** Collected material follows **
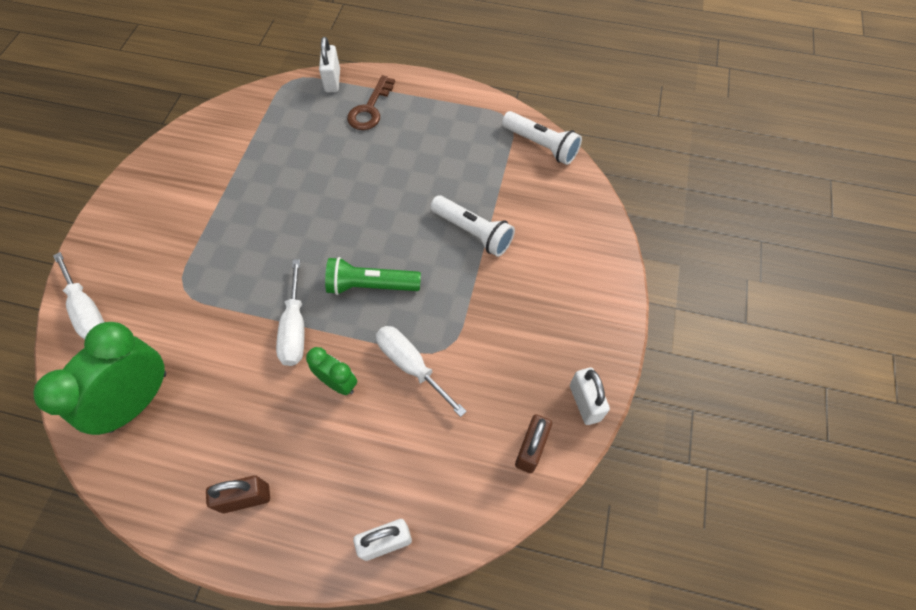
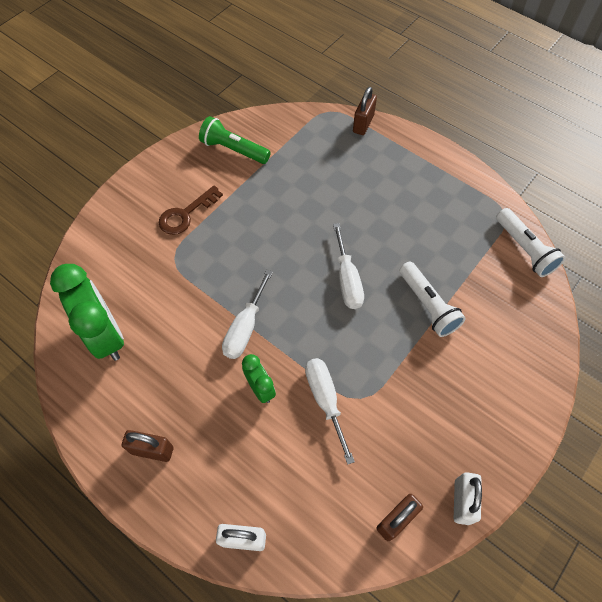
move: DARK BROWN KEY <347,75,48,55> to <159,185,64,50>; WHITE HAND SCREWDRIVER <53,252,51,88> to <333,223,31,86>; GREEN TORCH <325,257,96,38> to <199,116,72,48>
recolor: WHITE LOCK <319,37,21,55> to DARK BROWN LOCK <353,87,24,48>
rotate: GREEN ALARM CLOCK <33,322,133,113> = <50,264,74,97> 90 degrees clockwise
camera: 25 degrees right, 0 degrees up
** End of Collected material **
» Task requirements
Could you retype each line of the material above exactly, skipping the pictures?

» Completed exercise
move: DARK BROWN KEY <347,75,48,55> to <159,185,64,50>; WHITE HAND SCREWDRIVER <53,252,51,88> to <333,223,31,86>; GREEN TORCH <325,257,96,38> to <199,116,72,48>
recolor: WHITE LOCK <319,37,21,55> to DARK BROWN LOCK <353,87,24,48>
rotate: GREEN ALARM CLOCK <33,322,133,113> = <50,264,74,97> 90 degrees clockwise
camera: 25 degrees right, 0 degrees up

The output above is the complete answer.